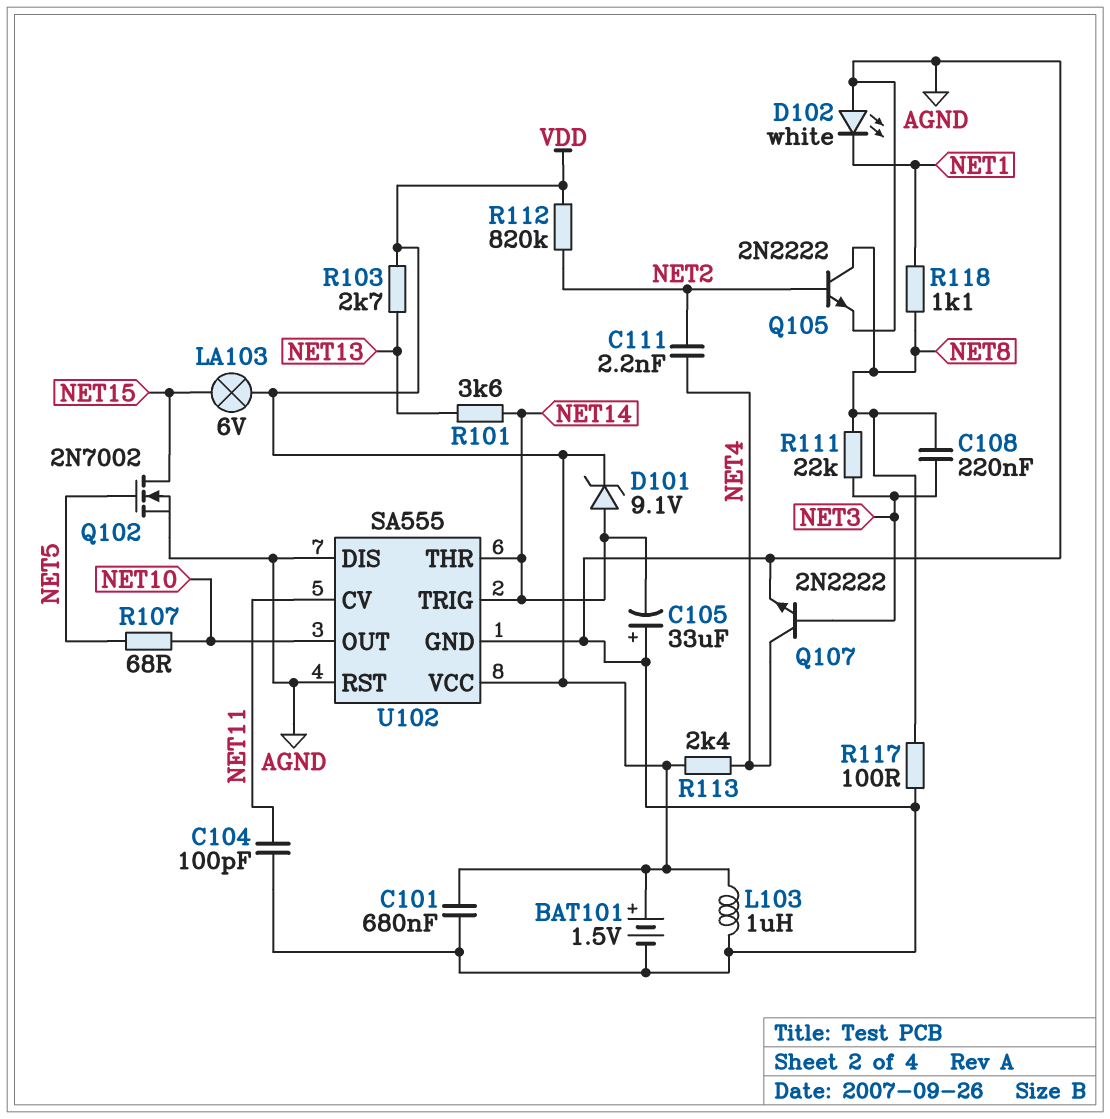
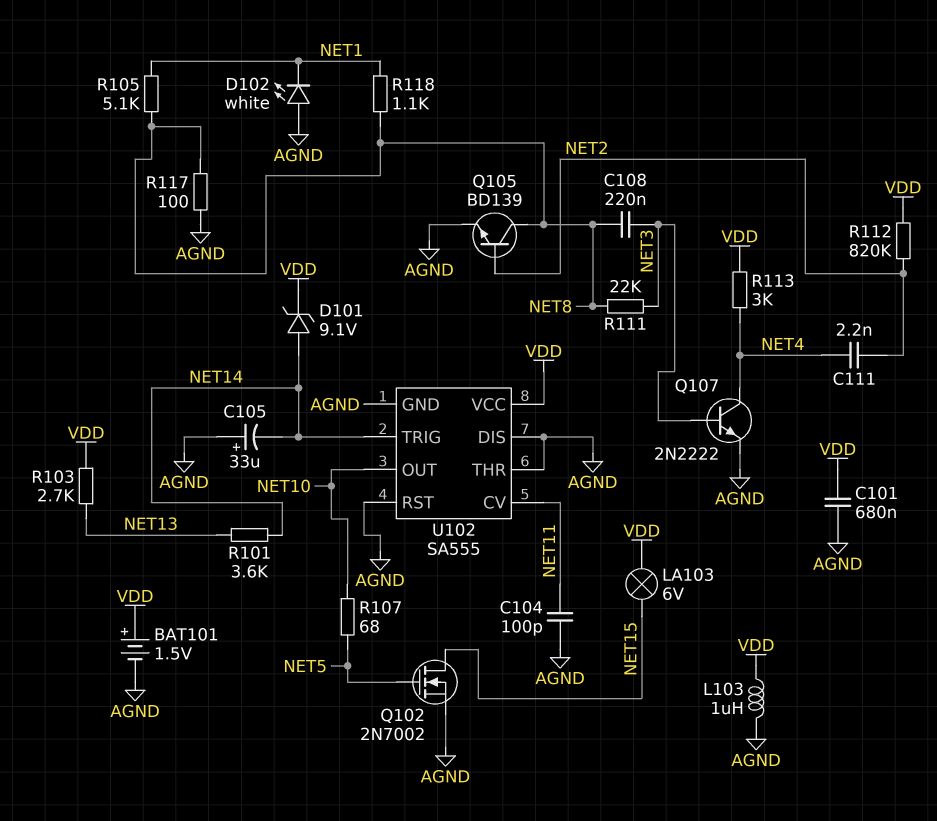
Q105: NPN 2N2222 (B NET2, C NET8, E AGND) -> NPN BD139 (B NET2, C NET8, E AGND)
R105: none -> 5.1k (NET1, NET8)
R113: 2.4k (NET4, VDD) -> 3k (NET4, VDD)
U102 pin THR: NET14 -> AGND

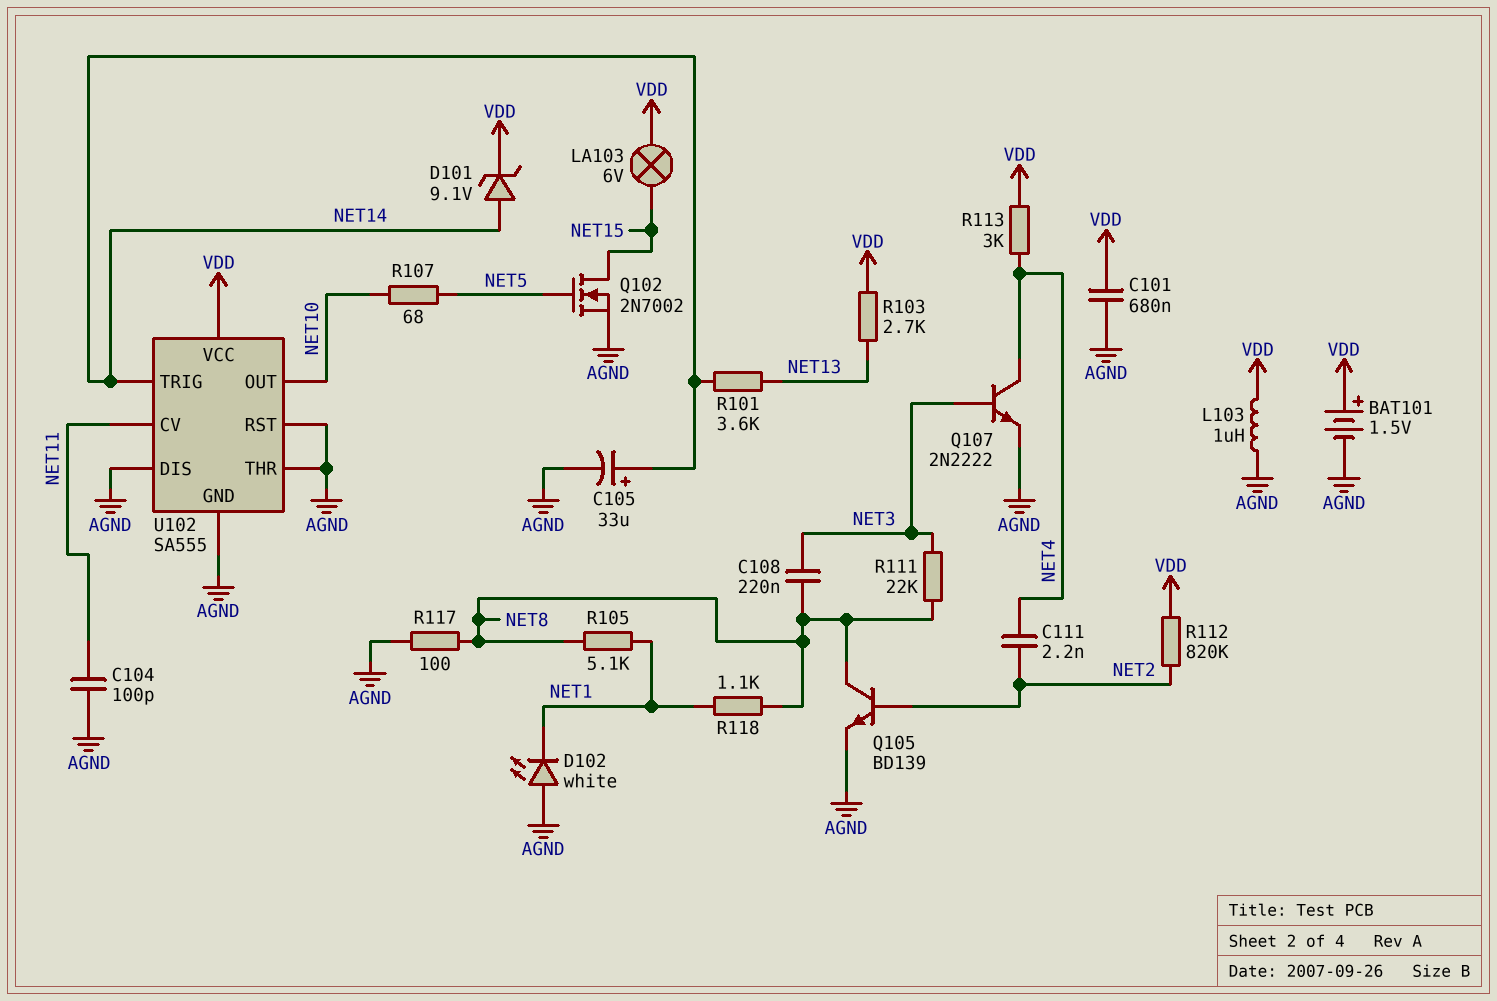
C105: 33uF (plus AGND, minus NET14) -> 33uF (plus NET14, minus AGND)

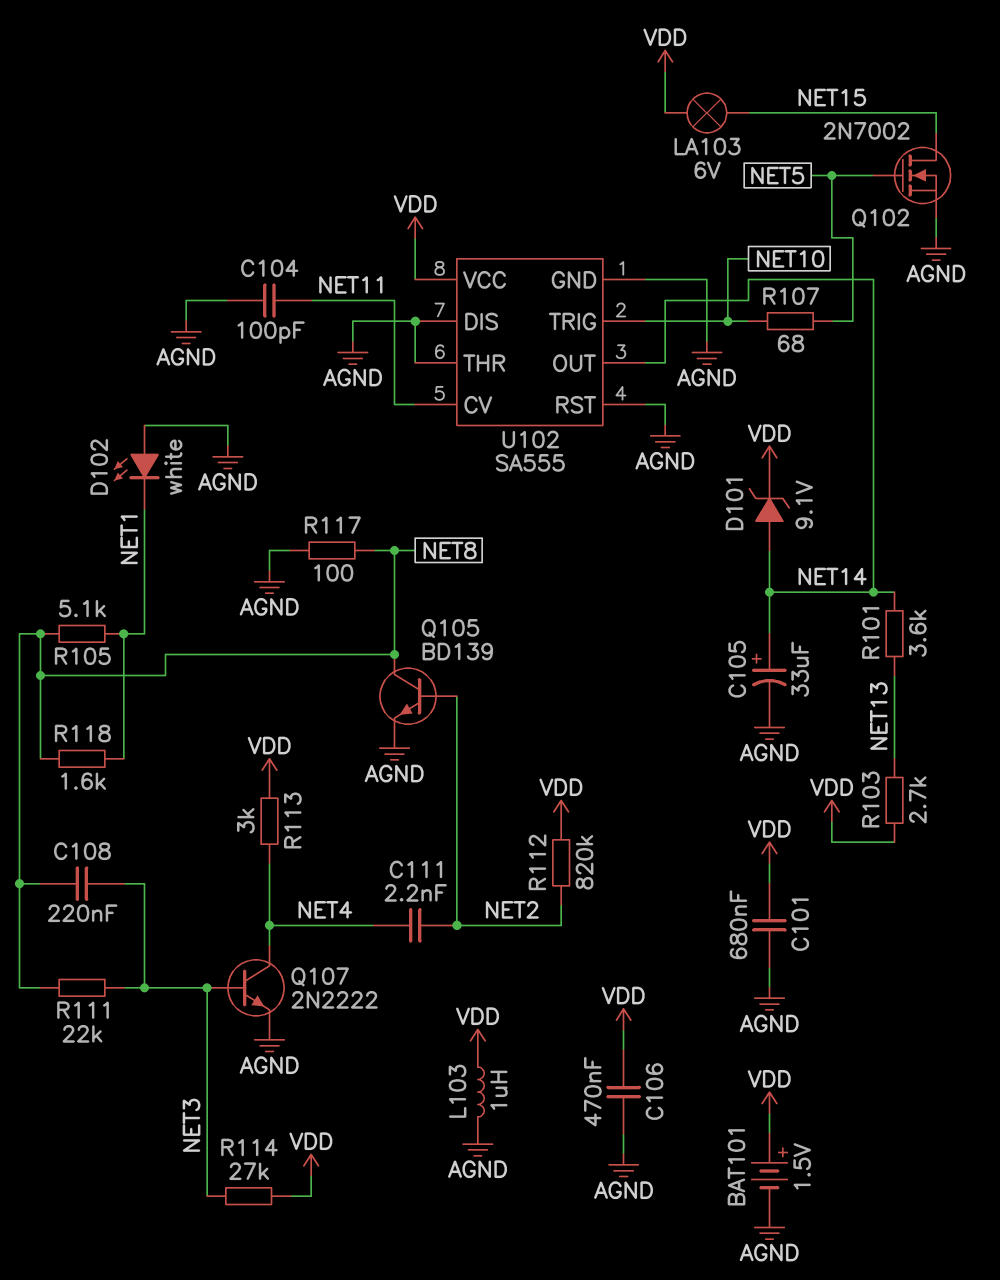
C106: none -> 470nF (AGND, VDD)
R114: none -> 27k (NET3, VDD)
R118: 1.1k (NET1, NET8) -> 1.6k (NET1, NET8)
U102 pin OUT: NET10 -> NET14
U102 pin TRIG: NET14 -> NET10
########
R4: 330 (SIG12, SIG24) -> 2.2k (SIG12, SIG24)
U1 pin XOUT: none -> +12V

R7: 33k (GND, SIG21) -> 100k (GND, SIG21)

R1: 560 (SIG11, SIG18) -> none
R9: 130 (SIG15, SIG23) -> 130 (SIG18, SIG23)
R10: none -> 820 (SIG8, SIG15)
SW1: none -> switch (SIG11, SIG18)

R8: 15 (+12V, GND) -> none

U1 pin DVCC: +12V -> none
########
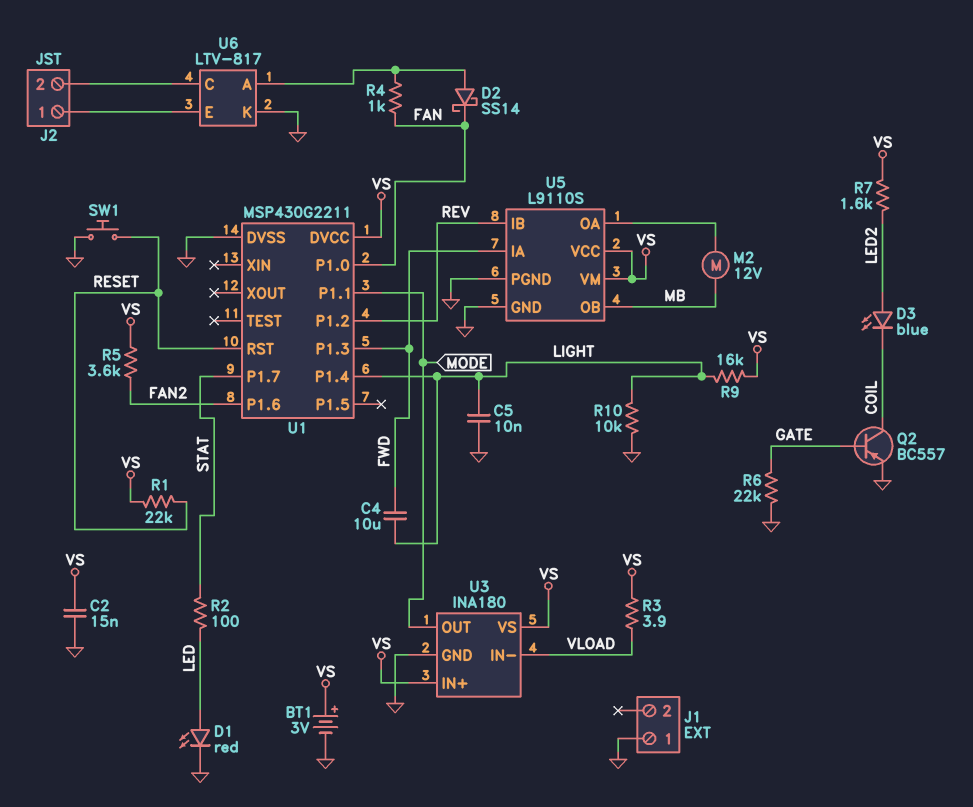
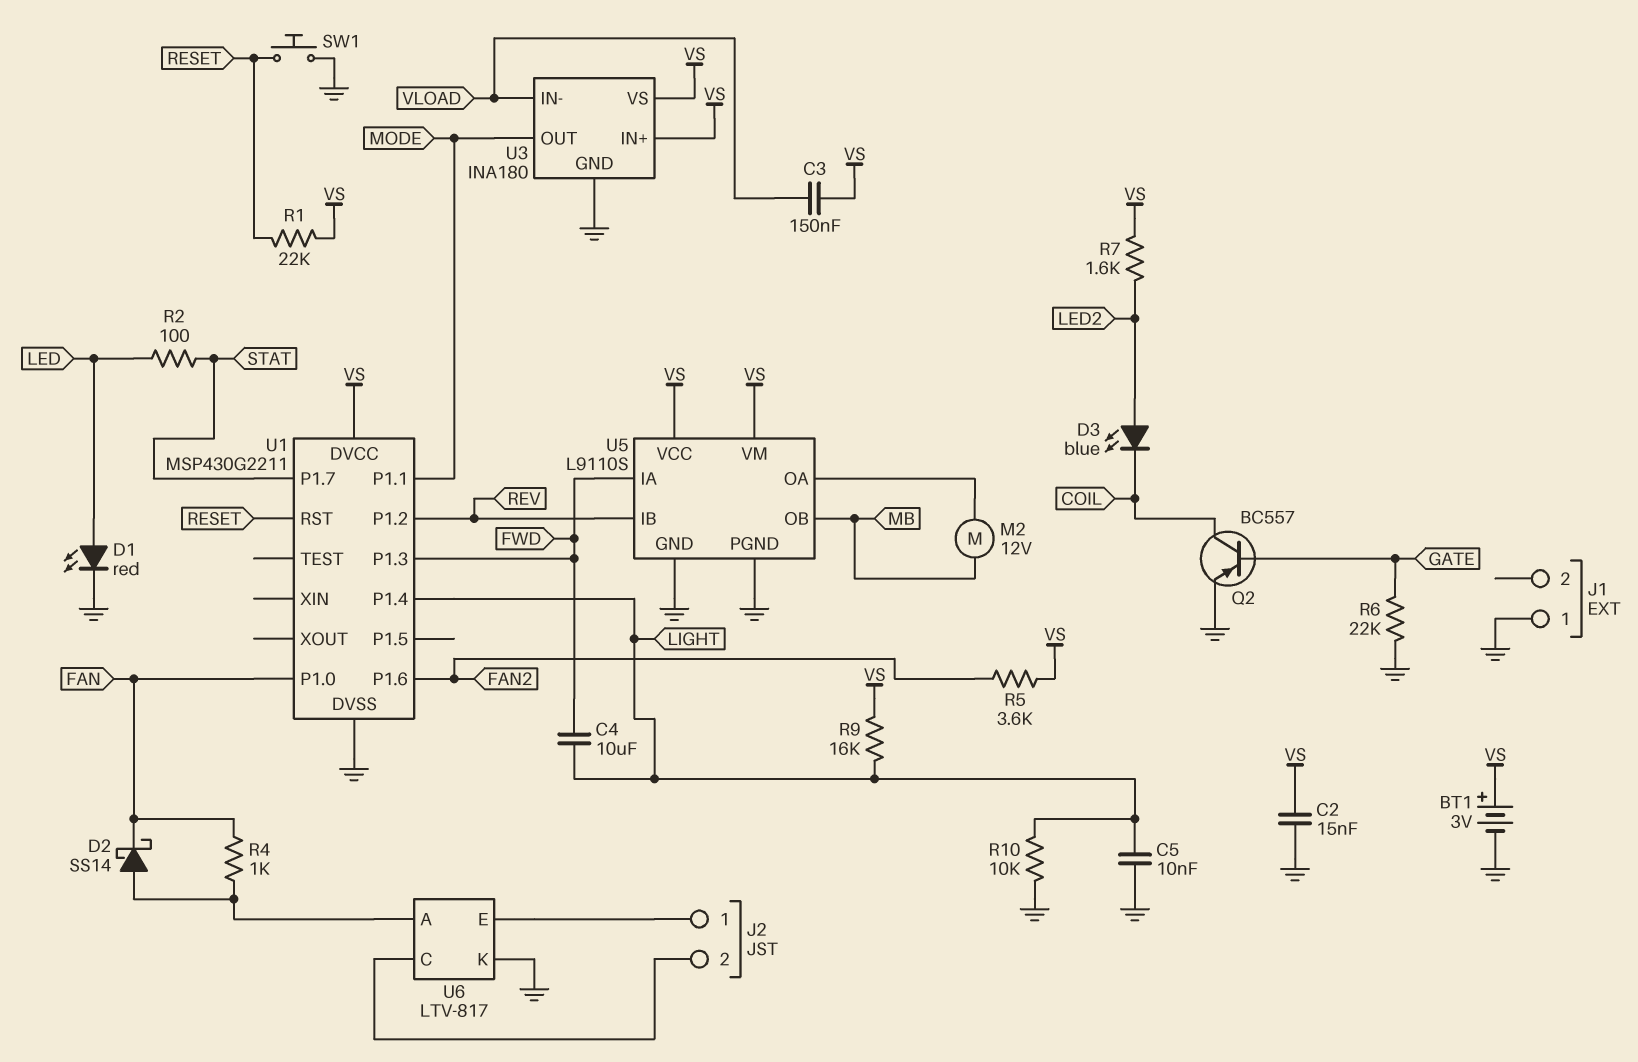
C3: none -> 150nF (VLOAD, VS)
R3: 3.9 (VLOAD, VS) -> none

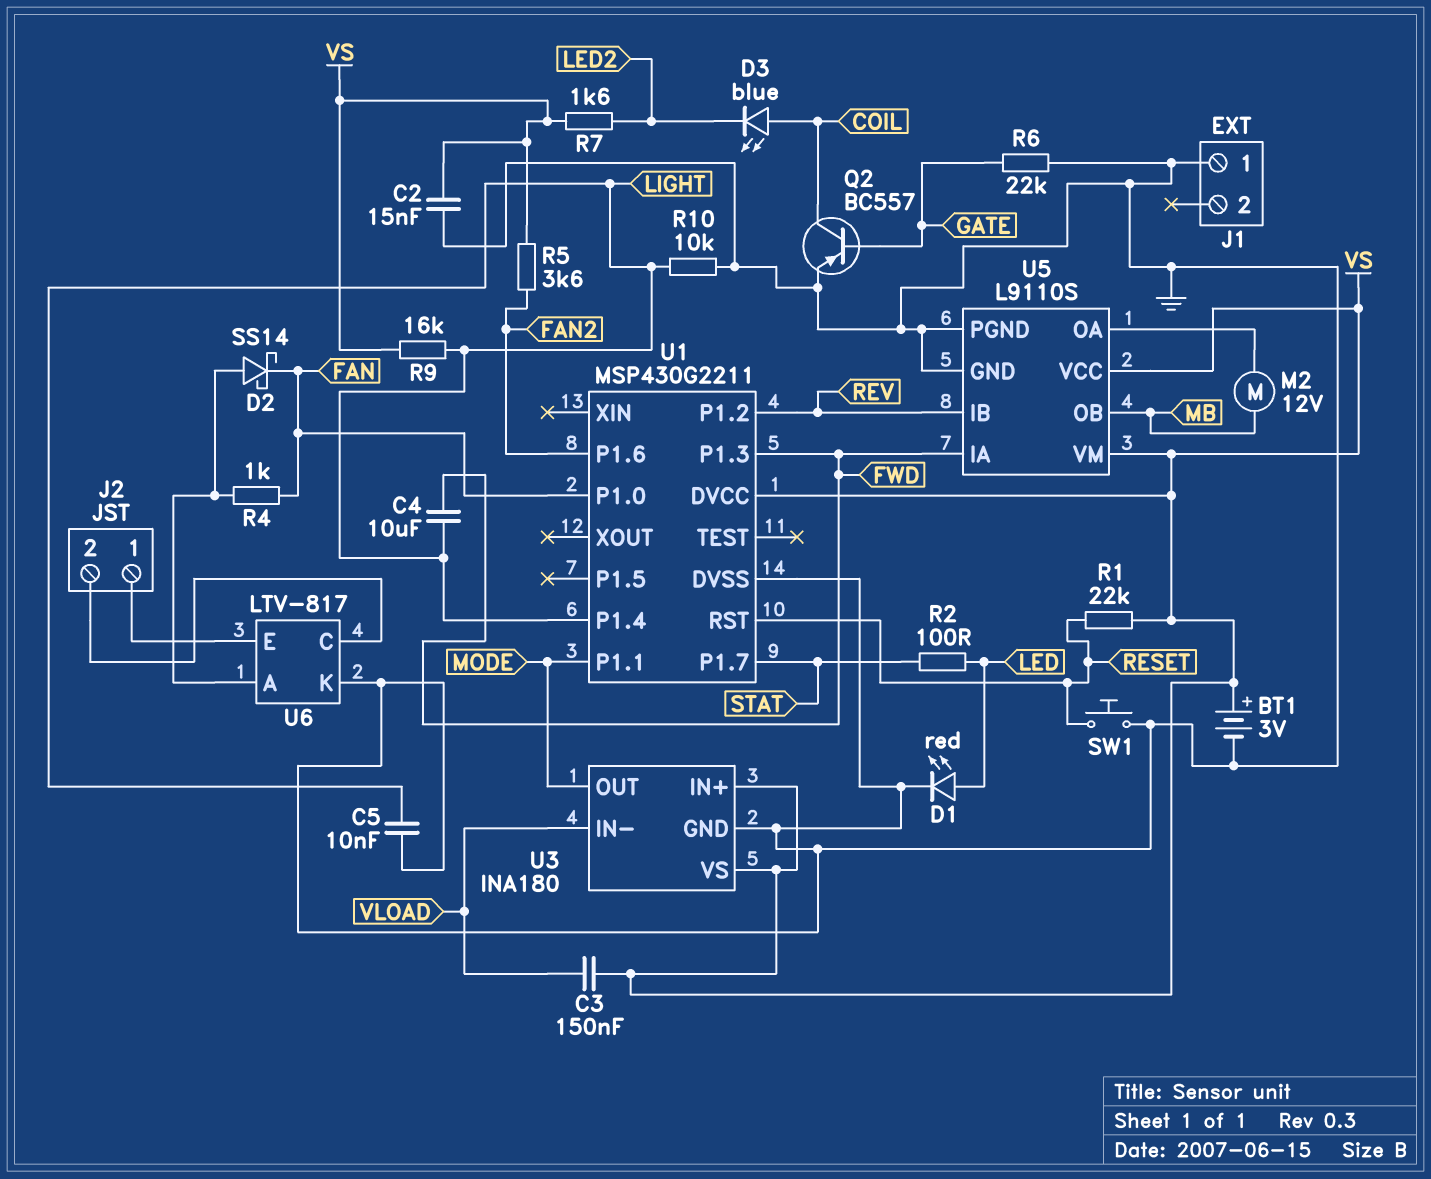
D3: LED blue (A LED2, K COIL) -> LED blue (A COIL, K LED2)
########
- **WHAT YOU NEED TO DO**:
Only one part of the listing is wanted: the lines from the one containing "Q105: NPN 2N2222" through the one containing "U102 pin TRIG: NET14 -> NET10", both included. Please transcribe it exactly, leaving out the pictures.

- **YOUR RESPONSE**:
Q105: NPN 2N2222 (B NET2, C NET8, E AGND) -> NPN BD139 (B NET2, C NET8, E AGND)
R105: none -> 5.1k (NET1, NET8)
R113: 2.4k (NET4, VDD) -> 3k (NET4, VDD)
U102 pin THR: NET14 -> AGND

C105: 33uF (plus AGND, minus NET14) -> 33uF (plus NET14, minus AGND)

C106: none -> 470nF (AGND, VDD)
R114: none -> 27k (NET3, VDD)
R118: 1.1k (NET1, NET8) -> 1.6k (NET1, NET8)
U102 pin OUT: NET10 -> NET14
U102 pin TRIG: NET14 -> NET10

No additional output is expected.